Assignment:
Total the lines of the listing below that hold the word "degrees". Output nothing except that number.

Material for this exercise:

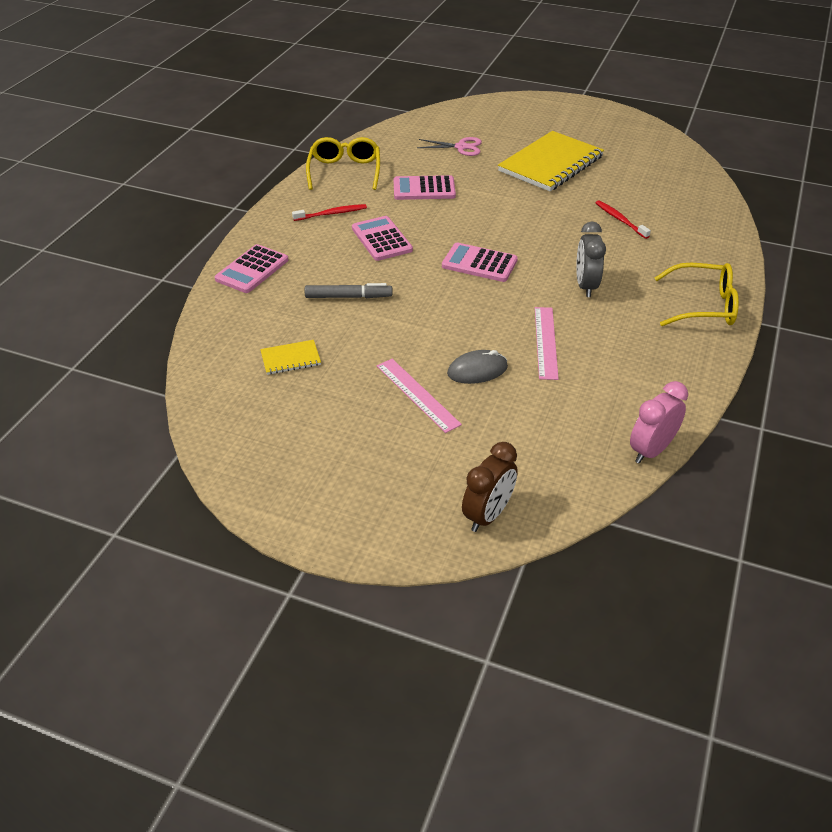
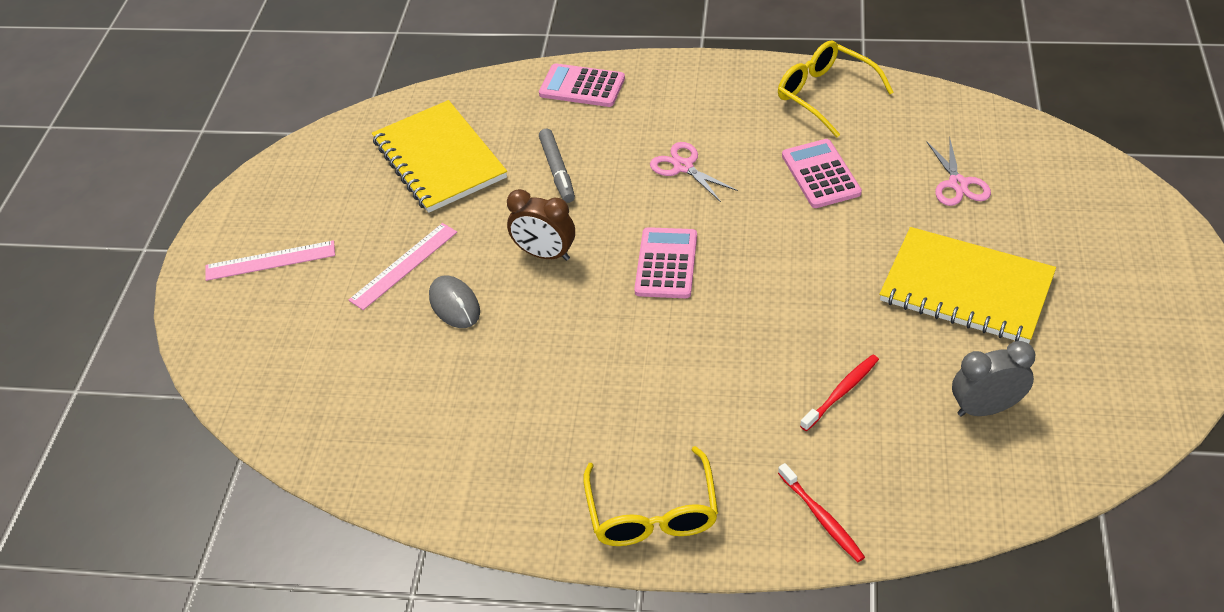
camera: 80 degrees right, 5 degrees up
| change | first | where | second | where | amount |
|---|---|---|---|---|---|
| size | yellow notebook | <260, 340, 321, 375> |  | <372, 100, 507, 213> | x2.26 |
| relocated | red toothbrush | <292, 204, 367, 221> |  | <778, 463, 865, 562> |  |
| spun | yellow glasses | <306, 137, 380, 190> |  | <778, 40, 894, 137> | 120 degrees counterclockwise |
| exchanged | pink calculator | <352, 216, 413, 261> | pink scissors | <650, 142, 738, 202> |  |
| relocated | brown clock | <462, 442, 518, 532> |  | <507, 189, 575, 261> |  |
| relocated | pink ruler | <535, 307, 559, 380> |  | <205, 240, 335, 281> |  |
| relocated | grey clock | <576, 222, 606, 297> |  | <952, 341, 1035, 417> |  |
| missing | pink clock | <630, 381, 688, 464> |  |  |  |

Answer for the task:
2